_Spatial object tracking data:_
================
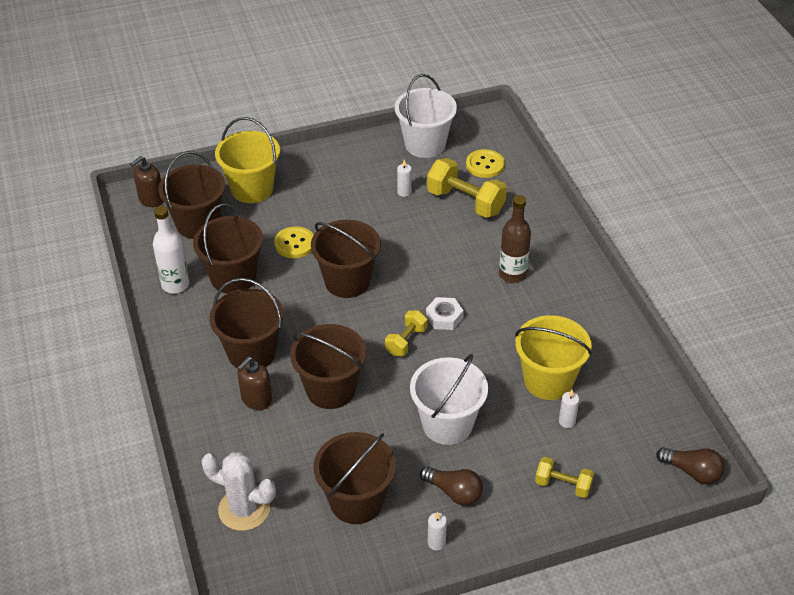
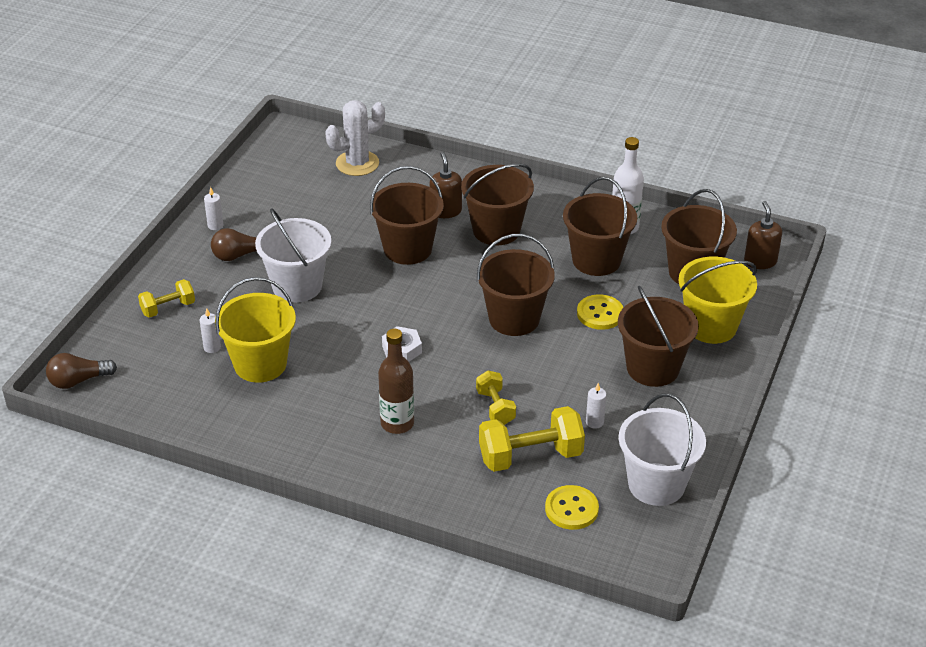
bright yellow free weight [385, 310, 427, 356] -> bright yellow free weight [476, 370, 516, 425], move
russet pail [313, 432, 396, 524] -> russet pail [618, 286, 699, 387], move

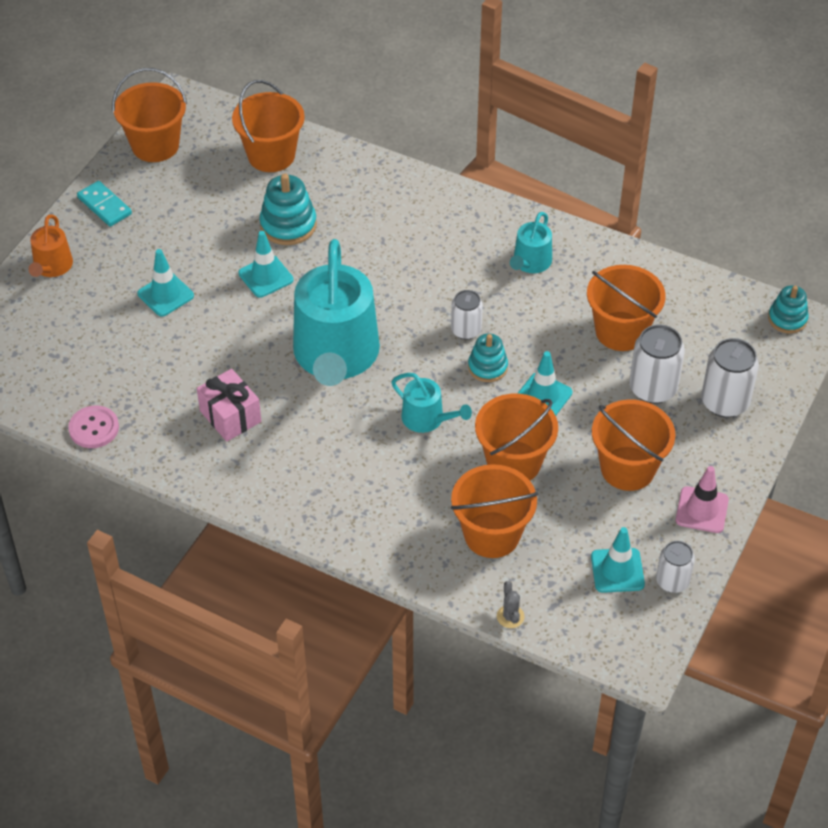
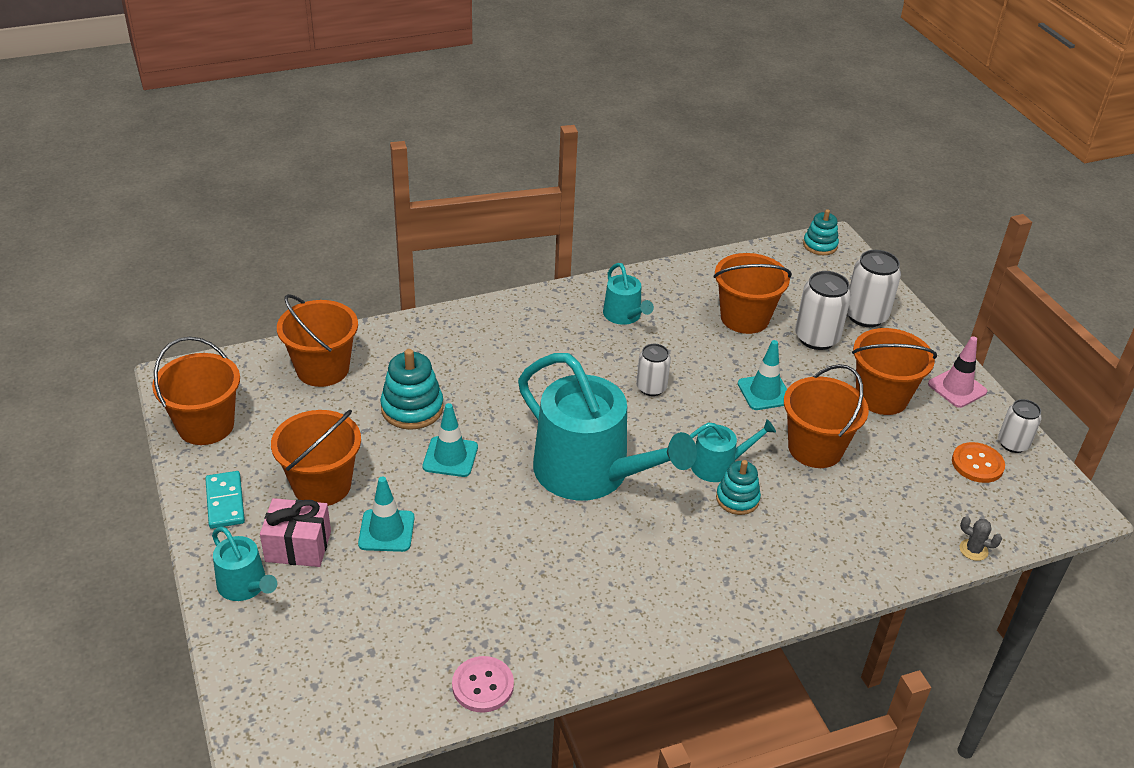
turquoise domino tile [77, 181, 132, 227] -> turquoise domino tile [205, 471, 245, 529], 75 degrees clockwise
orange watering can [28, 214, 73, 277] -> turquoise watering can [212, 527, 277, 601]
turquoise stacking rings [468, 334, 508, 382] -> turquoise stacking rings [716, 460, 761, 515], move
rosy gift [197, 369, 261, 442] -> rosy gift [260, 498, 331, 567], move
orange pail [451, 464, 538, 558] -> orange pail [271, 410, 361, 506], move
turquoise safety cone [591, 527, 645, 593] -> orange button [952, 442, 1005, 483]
================
Copy out the records exactly; the pictures stay behind.

_Result of this task:_
bright yellow free weight [385, 310, 427, 356] -> bright yellow free weight [476, 370, 516, 425], move
russet pail [313, 432, 396, 524] -> russet pail [618, 286, 699, 387], move

turquoise domino tile [77, 181, 132, 227] -> turquoise domino tile [205, 471, 245, 529], 75 degrees clockwise
orange watering can [28, 214, 73, 277] -> turquoise watering can [212, 527, 277, 601]
turquoise stacking rings [468, 334, 508, 382] -> turquoise stacking rings [716, 460, 761, 515], move
rosy gift [197, 369, 261, 442] -> rosy gift [260, 498, 331, 567], move
orange pail [451, 464, 538, 558] -> orange pail [271, 410, 361, 506], move
turquoise safety cone [591, 527, 645, 593] -> orange button [952, 442, 1005, 483]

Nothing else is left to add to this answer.